### Provided data
----

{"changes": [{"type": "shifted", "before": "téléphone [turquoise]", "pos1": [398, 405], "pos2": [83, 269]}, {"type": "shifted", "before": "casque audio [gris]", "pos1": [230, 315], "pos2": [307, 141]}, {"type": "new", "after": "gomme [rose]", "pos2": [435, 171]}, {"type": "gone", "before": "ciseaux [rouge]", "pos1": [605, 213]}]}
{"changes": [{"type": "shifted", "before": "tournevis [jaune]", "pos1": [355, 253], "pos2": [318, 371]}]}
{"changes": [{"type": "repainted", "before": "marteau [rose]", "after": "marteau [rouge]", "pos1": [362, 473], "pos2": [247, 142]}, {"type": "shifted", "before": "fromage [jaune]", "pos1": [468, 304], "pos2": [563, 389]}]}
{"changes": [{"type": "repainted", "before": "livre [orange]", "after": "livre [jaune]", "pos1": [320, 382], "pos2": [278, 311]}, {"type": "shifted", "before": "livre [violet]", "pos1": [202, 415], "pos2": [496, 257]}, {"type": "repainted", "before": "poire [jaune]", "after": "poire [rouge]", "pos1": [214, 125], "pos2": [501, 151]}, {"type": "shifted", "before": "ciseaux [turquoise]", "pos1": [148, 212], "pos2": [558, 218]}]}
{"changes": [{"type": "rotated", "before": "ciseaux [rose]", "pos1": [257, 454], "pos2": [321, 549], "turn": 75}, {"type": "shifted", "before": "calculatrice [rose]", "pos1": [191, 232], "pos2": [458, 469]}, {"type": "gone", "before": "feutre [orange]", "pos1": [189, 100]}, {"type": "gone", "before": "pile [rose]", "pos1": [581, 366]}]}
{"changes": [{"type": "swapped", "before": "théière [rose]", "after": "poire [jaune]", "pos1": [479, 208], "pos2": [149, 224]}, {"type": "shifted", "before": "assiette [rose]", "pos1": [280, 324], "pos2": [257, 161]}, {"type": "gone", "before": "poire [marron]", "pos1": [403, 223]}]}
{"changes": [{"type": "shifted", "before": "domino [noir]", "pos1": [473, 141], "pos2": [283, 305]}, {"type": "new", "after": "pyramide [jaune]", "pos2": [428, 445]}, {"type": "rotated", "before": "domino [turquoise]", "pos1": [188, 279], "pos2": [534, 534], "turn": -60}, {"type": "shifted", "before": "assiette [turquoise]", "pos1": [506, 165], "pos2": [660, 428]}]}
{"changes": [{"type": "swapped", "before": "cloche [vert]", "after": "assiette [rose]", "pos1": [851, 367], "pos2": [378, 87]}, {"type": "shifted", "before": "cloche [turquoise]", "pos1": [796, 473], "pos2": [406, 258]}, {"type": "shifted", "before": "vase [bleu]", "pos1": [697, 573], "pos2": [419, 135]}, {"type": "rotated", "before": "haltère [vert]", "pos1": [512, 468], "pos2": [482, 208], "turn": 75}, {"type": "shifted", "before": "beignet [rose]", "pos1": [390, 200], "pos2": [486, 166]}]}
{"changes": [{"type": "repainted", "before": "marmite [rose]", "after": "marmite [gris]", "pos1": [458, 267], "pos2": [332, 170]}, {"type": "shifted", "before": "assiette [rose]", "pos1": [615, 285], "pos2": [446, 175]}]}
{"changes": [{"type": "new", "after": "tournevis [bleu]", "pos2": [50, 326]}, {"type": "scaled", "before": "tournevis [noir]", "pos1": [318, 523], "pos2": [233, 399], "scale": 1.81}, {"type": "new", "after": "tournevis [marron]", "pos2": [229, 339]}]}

----

From the listing above, extract every line exactly as it stands.

### Reply to the exercise
{"changes": [{"type": "shifted", "before": "téléphone [turquoise]", "pos1": [398, 405], "pos2": [83, 269]}, {"type": "shifted", "before": "casque audio [gris]", "pos1": [230, 315], "pos2": [307, 141]}, {"type": "new", "after": "gomme [rose]", "pos2": [435, 171]}, {"type": "gone", "before": "ciseaux [rouge]", "pos1": [605, 213]}]}
{"changes": [{"type": "shifted", "before": "tournevis [jaune]", "pos1": [355, 253], "pos2": [318, 371]}]}
{"changes": [{"type": "repainted", "before": "marteau [rose]", "after": "marteau [rouge]", "pos1": [362, 473], "pos2": [247, 142]}, {"type": "shifted", "before": "fromage [jaune]", "pos1": [468, 304], "pos2": [563, 389]}]}
{"changes": [{"type": "repainted", "before": "livre [orange]", "after": "livre [jaune]", "pos1": [320, 382], "pos2": [278, 311]}, {"type": "shifted", "before": "livre [violet]", "pos1": [202, 415], "pos2": [496, 257]}, {"type": "repainted", "before": "poire [jaune]", "after": "poire [rouge]", "pos1": [214, 125], "pos2": [501, 151]}, {"type": "shifted", "before": "ciseaux [turquoise]", "pos1": [148, 212], "pos2": [558, 218]}]}
{"changes": [{"type": "rotated", "before": "ciseaux [rose]", "pos1": [257, 454], "pos2": [321, 549], "turn": 75}, {"type": "shifted", "before": "calculatrice [rose]", "pos1": [191, 232], "pos2": [458, 469]}, {"type": "gone", "before": "feutre [orange]", "pos1": [189, 100]}, {"type": "gone", "before": "pile [rose]", "pos1": [581, 366]}]}
{"changes": [{"type": "swapped", "before": "théière [rose]", "after": "poire [jaune]", "pos1": [479, 208], "pos2": [149, 224]}, {"type": "shifted", "before": "assiette [rose]", "pos1": [280, 324], "pos2": [257, 161]}, {"type": "gone", "before": "poire [marron]", "pos1": [403, 223]}]}
{"changes": [{"type": "shifted", "before": "domino [noir]", "pos1": [473, 141], "pos2": [283, 305]}, {"type": "new", "after": "pyramide [jaune]", "pos2": [428, 445]}, {"type": "rotated", "before": "domino [turquoise]", "pos1": [188, 279], "pos2": [534, 534], "turn": -60}, {"type": "shifted", "before": "assiette [turquoise]", "pos1": [506, 165], "pos2": [660, 428]}]}
{"changes": [{"type": "swapped", "before": "cloche [vert]", "after": "assiette [rose]", "pos1": [851, 367], "pos2": [378, 87]}, {"type": "shifted", "before": "cloche [turquoise]", "pos1": [796, 473], "pos2": [406, 258]}, {"type": "shifted", "before": "vase [bleu]", "pos1": [697, 573], "pos2": [419, 135]}, {"type": "rotated", "before": "haltère [vert]", "pos1": [512, 468], "pos2": [482, 208], "turn": 75}, {"type": "shifted", "before": "beignet [rose]", "pos1": [390, 200], "pos2": [486, 166]}]}
{"changes": [{"type": "repainted", "before": "marmite [rose]", "after": "marmite [gris]", "pos1": [458, 267], "pos2": [332, 170]}, {"type": "shifted", "before": "assiette [rose]", "pos1": [615, 285], "pos2": [446, 175]}]}
{"changes": [{"type": "new", "after": "tournevis [bleu]", "pos2": [50, 326]}, {"type": "scaled", "before": "tournevis [noir]", "pos1": [318, 523], "pos2": [233, 399], "scale": 1.81}, {"type": "new", "after": "tournevis [marron]", "pos2": [229, 339]}]}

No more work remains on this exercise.